- **Requirement**
Skip the pictures. Copy all the rest of the records down exactly.
:::
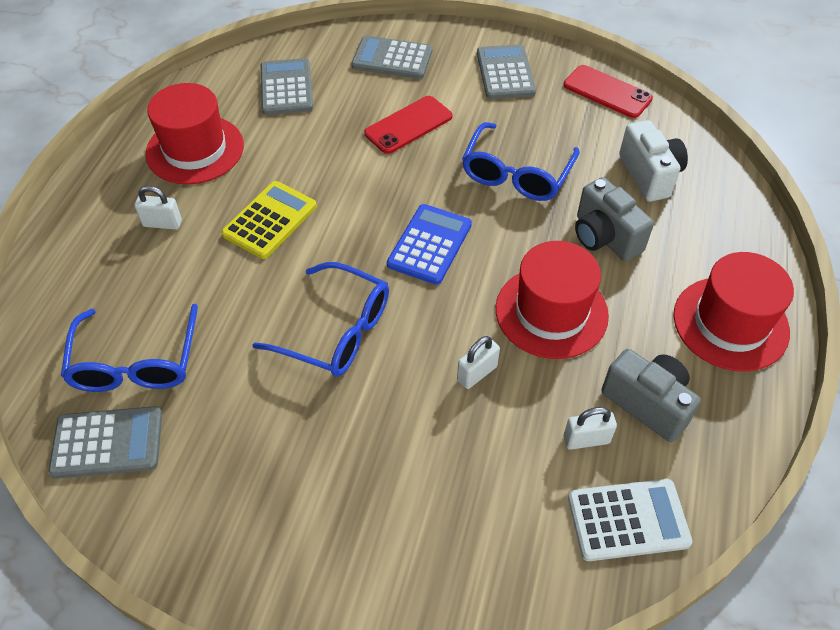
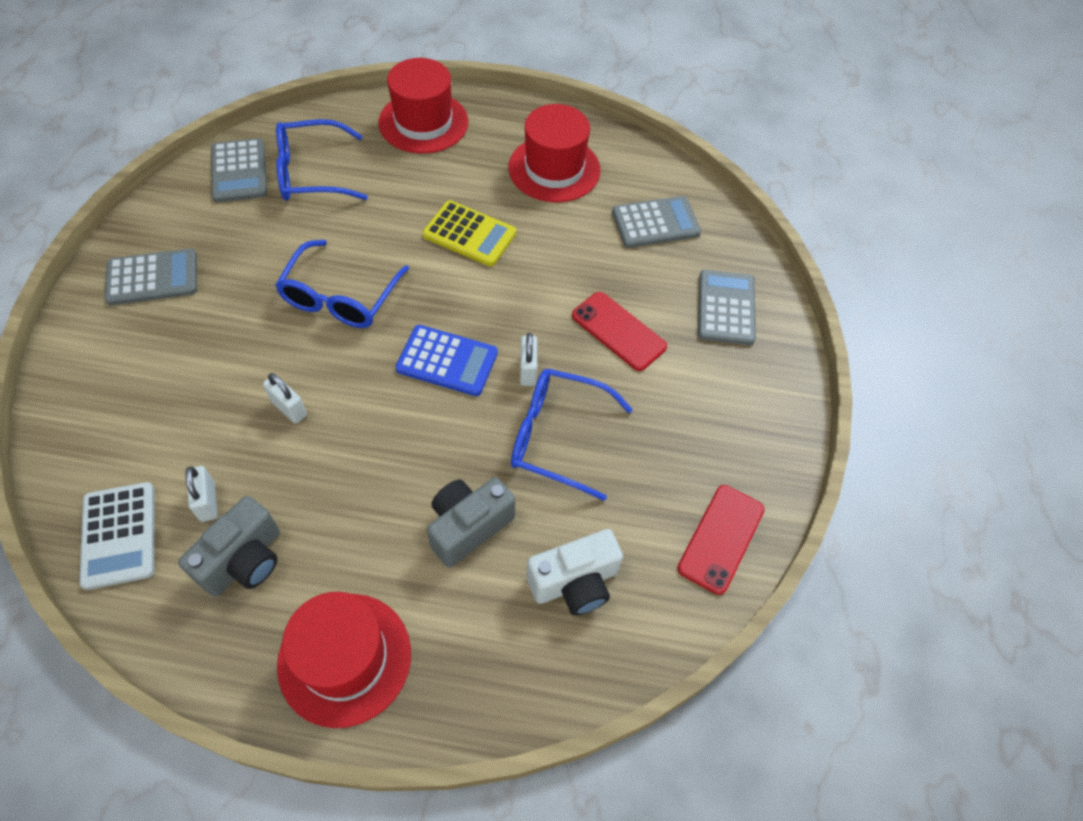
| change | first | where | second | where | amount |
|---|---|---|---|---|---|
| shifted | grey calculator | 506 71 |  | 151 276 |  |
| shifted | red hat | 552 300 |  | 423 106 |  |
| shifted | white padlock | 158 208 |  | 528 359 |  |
:::
- **Answer space**
| change | first | where | second | where | amount |
|---|---|---|---|---|---|
| shifted | grey calculator | 506 71 |  | 151 276 |  |
| shifted | red hat | 552 300 |  | 423 106 |  |
| shifted | white padlock | 158 208 |  | 528 359 |  |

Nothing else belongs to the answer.